------ RECORDED INFORMATION ------
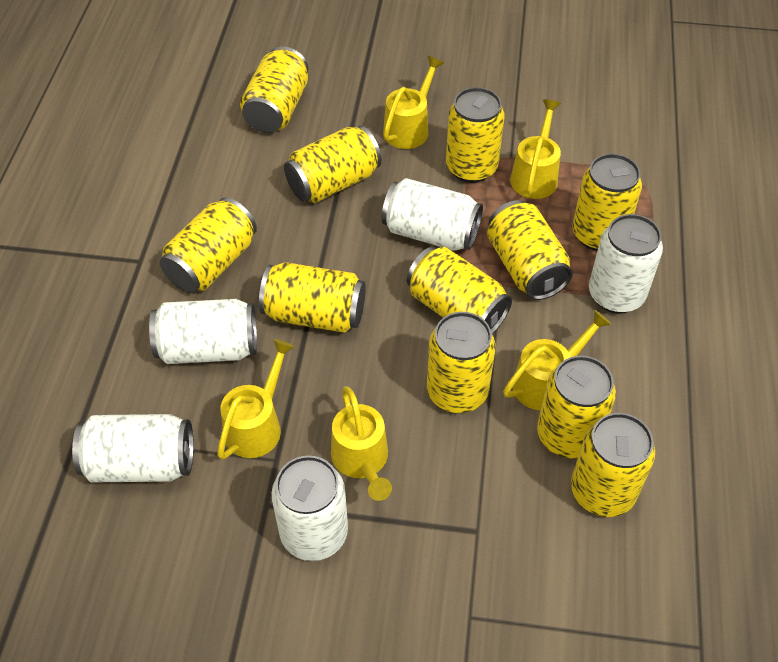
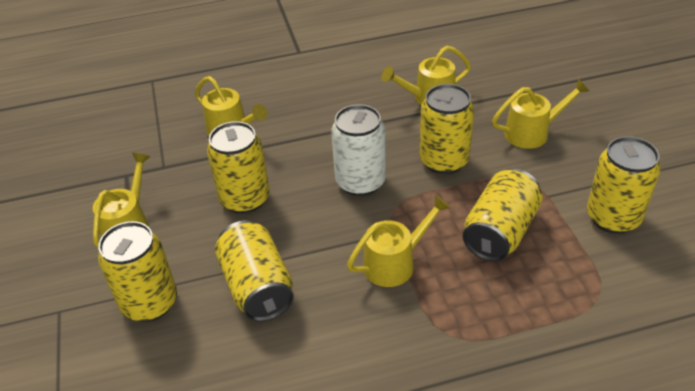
white can: 5 -> 1
yellow can: 11 -> 6

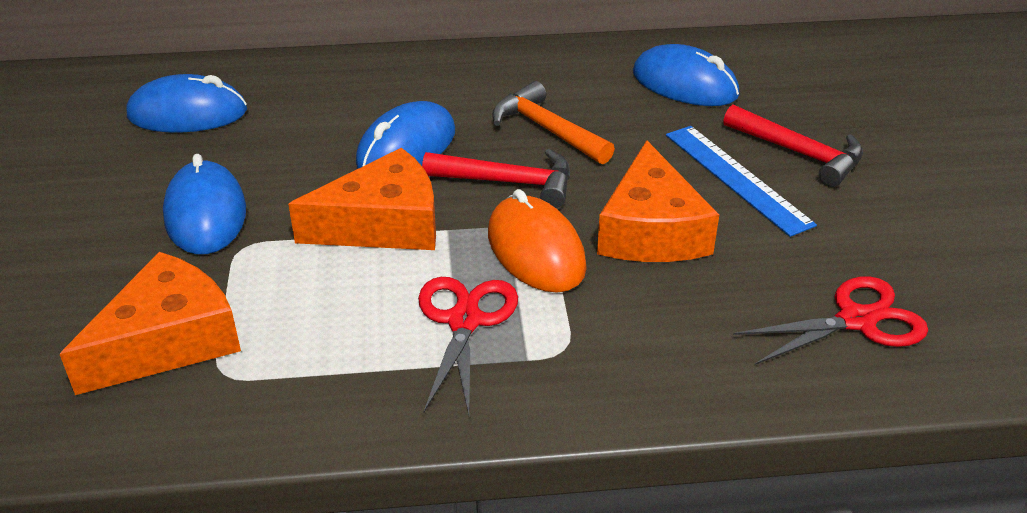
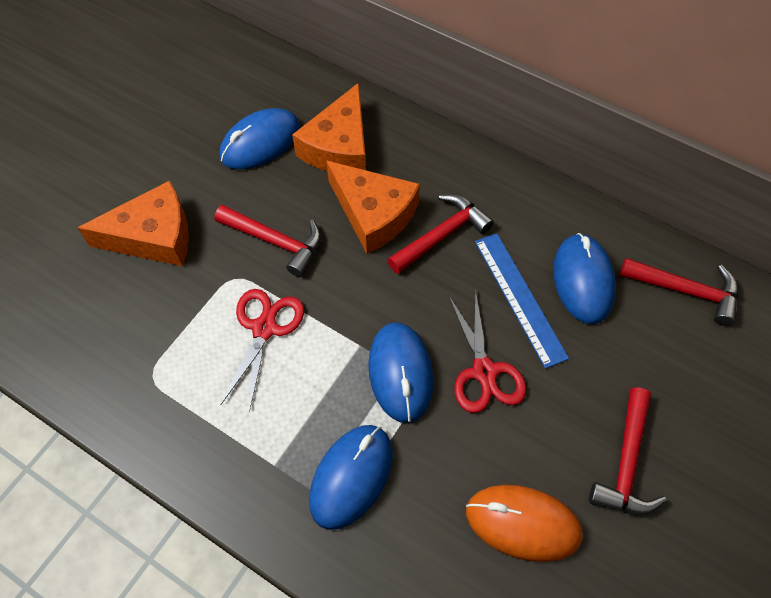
orange hammer: 1 -> 0
red hammer: 2 -> 4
------
• _TASK TO COMPLETE_
When you copy the lines above, drop the pictures and keep everything else exact.

• _SOLUTION TO THIS TASK_
white can: 5 -> 1
yellow can: 11 -> 6

orange hammer: 1 -> 0
red hammer: 2 -> 4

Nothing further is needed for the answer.